[TASK STATEMENT]:
Pull out each line of the data below that contains the string "kern". Upper and lower case must match.

** start **

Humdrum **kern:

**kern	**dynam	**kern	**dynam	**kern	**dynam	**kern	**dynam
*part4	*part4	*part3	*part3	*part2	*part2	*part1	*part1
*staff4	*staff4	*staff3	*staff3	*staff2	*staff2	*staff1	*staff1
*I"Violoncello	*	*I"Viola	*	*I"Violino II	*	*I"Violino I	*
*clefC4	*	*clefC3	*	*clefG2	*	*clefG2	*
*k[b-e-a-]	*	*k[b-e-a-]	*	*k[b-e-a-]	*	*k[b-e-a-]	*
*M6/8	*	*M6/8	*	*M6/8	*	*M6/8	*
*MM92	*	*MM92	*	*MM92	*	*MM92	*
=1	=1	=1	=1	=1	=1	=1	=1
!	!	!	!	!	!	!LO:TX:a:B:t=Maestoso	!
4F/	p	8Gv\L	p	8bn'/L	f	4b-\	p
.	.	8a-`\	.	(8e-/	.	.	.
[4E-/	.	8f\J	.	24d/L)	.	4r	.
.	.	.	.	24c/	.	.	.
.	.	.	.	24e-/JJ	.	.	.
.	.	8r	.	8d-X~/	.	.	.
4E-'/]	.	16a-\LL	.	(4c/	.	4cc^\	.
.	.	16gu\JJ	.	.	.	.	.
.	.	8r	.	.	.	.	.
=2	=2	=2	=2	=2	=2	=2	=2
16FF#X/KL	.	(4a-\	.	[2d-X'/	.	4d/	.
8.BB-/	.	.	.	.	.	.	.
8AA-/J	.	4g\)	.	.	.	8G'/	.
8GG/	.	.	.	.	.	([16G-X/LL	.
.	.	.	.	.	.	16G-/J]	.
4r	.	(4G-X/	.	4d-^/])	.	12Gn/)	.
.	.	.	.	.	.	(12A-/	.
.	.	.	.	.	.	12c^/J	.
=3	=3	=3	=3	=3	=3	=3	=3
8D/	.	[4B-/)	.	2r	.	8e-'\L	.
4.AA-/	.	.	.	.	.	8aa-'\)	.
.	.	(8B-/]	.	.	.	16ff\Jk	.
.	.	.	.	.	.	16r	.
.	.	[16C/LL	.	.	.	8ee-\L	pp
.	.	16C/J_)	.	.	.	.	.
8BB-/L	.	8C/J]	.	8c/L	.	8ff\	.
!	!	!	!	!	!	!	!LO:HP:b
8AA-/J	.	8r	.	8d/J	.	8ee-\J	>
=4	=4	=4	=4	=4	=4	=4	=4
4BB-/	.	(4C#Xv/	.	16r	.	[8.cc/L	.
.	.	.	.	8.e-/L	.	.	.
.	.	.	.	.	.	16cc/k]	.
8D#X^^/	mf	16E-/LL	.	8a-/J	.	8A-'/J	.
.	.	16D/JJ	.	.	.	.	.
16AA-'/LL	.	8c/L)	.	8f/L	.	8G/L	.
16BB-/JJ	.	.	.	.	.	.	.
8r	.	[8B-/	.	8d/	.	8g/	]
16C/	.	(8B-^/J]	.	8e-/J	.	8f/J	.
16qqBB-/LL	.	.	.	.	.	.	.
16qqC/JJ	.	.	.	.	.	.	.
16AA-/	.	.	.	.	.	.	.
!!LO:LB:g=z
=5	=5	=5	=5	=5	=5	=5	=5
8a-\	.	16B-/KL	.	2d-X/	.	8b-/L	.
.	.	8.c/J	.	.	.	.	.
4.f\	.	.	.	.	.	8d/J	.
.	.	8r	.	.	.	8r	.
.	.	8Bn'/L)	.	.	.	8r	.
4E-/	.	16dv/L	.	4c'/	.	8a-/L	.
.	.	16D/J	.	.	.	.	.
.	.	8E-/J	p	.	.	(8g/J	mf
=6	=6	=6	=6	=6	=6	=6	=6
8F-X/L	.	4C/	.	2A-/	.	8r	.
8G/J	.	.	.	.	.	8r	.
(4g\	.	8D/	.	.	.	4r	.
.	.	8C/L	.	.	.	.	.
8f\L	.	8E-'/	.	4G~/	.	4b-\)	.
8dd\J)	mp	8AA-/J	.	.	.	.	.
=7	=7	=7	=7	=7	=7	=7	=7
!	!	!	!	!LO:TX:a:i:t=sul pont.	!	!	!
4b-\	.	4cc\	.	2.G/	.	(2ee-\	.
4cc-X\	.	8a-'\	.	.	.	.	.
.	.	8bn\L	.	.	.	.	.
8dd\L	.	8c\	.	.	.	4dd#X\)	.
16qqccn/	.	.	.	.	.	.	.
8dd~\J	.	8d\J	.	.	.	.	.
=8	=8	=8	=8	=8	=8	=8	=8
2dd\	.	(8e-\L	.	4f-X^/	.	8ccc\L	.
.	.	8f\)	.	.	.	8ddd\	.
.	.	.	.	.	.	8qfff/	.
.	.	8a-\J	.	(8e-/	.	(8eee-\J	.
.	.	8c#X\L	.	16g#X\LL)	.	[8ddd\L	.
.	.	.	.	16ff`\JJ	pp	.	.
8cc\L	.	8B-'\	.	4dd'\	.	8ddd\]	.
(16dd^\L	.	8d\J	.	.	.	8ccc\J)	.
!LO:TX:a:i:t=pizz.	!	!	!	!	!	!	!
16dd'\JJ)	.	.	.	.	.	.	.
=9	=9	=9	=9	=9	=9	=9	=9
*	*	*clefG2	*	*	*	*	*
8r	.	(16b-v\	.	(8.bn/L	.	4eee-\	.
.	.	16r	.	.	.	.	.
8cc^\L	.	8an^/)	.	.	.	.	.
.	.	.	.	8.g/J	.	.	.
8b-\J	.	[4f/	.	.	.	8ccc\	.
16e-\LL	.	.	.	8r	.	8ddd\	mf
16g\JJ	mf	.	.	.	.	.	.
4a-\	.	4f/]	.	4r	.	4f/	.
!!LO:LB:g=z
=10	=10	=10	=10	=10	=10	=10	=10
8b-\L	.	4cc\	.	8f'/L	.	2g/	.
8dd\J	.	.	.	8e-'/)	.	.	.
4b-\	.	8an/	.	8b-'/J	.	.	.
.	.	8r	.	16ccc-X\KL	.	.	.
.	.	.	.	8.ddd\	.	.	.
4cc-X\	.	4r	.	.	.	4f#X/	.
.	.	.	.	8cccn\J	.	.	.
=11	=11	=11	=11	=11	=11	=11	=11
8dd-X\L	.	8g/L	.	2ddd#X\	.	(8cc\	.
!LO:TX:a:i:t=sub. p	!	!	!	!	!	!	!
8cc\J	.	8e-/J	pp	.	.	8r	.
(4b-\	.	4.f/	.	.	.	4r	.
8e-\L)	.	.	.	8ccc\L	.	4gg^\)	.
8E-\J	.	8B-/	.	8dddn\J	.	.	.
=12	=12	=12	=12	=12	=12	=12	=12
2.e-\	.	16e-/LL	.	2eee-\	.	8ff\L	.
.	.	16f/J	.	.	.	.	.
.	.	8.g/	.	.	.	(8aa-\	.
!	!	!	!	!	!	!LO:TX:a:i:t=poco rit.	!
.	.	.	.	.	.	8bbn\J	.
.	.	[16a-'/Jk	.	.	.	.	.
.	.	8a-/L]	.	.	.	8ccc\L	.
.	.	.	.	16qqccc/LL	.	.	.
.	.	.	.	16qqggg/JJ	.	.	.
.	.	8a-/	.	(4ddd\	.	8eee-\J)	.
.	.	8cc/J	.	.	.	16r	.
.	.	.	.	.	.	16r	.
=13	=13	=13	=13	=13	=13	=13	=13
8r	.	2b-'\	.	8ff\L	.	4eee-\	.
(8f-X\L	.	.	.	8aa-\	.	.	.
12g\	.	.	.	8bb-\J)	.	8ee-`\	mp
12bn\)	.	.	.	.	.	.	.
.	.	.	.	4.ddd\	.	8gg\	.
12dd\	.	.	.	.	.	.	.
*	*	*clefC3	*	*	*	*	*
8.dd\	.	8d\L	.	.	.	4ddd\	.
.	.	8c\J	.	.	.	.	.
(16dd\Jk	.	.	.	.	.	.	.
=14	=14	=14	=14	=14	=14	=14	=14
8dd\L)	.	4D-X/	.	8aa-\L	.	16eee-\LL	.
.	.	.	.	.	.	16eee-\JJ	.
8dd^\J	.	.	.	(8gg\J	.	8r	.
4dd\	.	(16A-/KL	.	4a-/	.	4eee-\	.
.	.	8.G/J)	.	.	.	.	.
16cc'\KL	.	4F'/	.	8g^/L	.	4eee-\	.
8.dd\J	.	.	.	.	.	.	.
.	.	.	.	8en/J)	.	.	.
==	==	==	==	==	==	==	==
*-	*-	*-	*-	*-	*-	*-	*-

** end **

[ANSWER TO THIS PROBLEM]:
Humdrum **kern:
**kern	**dynam	**kern	**dynam	**kern	**dynam	**kern	**dynam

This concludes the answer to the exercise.